Work to complete:
A faithful copy of the data below is required, leaving out every picture.
(Exercise input Opens)
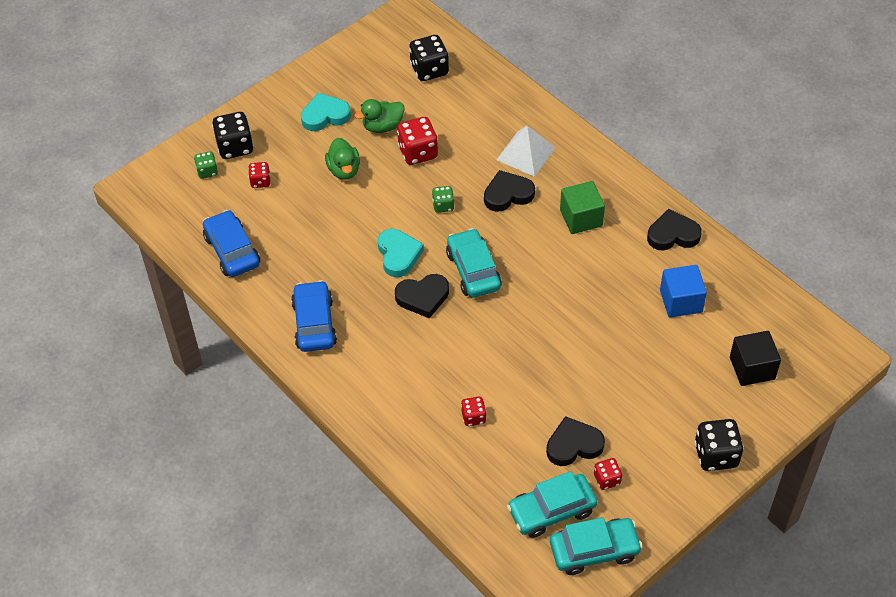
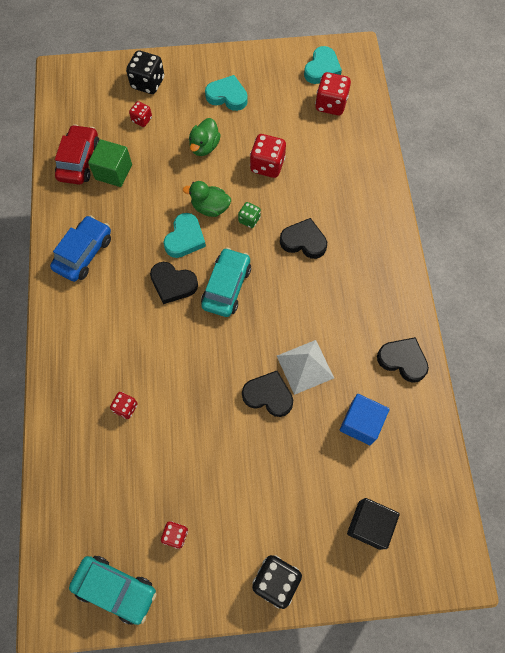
camera: 35 degrees right, 15 degrees up
(207, 171) = (114, 90): green dice -> none
(232, 251) = (79, 161): blue car -> red car
(382, 126) = (260, 129): green duck -> green duck (210, 208)
(393, 44) = (322, 69): none -> turquoise heart
(429, 70) = (331, 104): black dice -> red dice
(526, 153) = (345, 216): white pyramid -> white pyramid (305, 367)
(551, 511) = (114, 529): turquoise car -> none
(573, 445) = (176, 486): black heart -> black heart (268, 395)
(581, 218) = (342, 297): green cube -> green cube (113, 172)

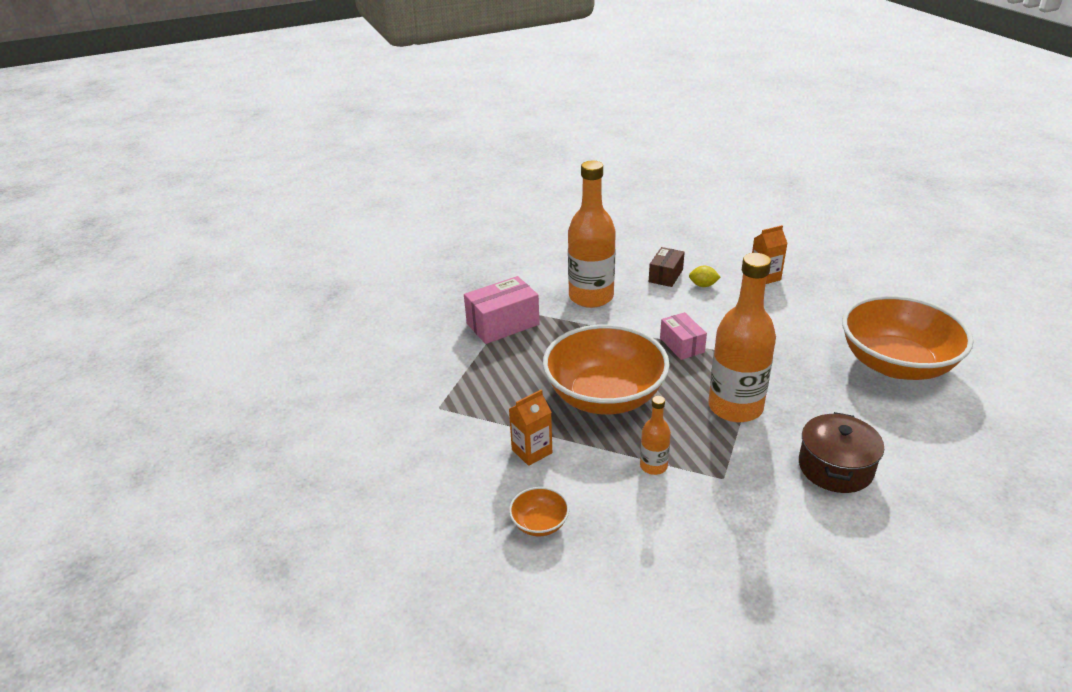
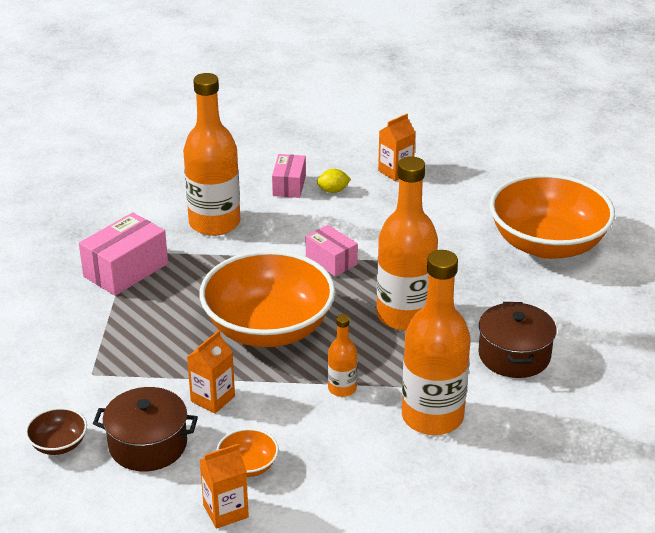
camera: 20 degrees left, 0 degrees up
(385, 465) = (58, 444): none -> brown bowl
(459, 482) = (148, 445): none -> brown pot
(502, 565) = (225, 511): none -> orange carton
(666, 275) = (289, 186): brown box -> pink box
(734, 513) = (432, 417): none -> orange bottle

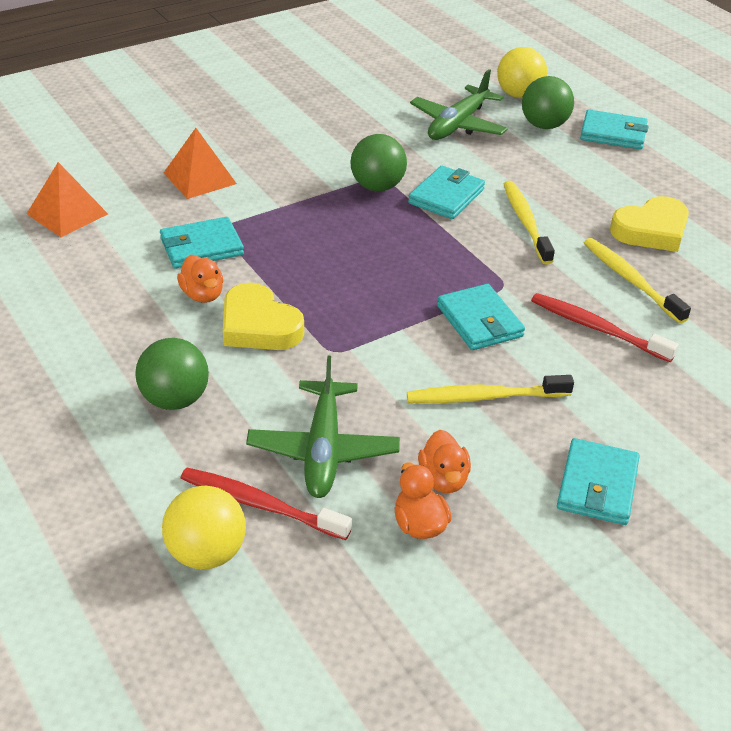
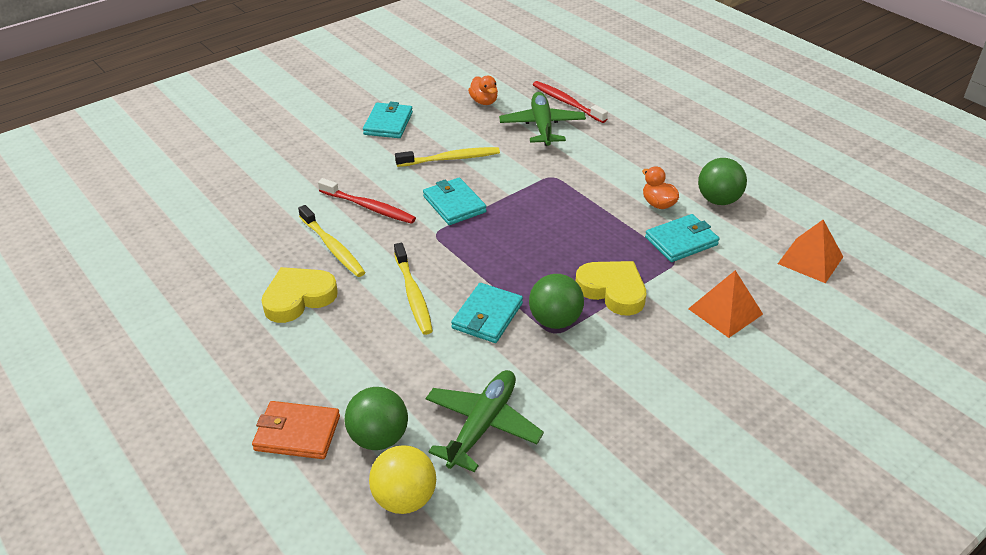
camera: 175 degrees right, 0 degrees up
(175, 399) = (638, 142): green ball -> green ball (718, 200)
(206, 553) = (585, 85): yellow ball -> none
(259, 325) = (608, 187): yellow heart -> yellow heart (612, 290)
(260, 504) = (567, 102): red toothbrush -> red toothbrush turned 150 degrees counterclockwise
(443, 479) = (473, 119): orange duck -> none
(613, 134) = (297, 433): turquoise wallet -> orange wallet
(Exercise input Closes)
Response box:
camera: 35 degrees right, 15 degrees up
(207, 171) = (114, 90): green dice -> none
(232, 251) = (79, 161): blue car -> red car
(382, 126) = (260, 129): green duck -> green duck (210, 208)
(393, 44) = (322, 69): none -> turquoise heart
(429, 70) = (331, 104): black dice -> red dice
(526, 153) = (345, 216): white pyramid -> white pyramid (305, 367)
(551, 511) = (114, 529): turquoise car -> none
(573, 445) = (176, 486): black heart -> black heart (268, 395)
(581, 218) = (342, 297): green cube -> green cube (113, 172)

camera: 20 degrees left, 0 degrees up
(385, 465) = (58, 444): none -> brown bowl
(459, 482) = (148, 445): none -> brown pot
(502, 565) = (225, 511): none -> orange carton
(666, 275) = (289, 186): brown box -> pink box
(734, 513) = (432, 417): none -> orange bottle

camera: 175 degrees right, 0 degrees up
(175, 399) = (638, 142): green ball -> green ball (718, 200)
(206, 553) = (585, 85): yellow ball -> none
(259, 325) = (608, 187): yellow heart -> yellow heart (612, 290)
(260, 504) = (567, 102): red toothbrush -> red toothbrush turned 150 degrees counterclockwise
(443, 479) = (473, 119): orange duck -> none
(613, 134) = (297, 433): turquoise wallet -> orange wallet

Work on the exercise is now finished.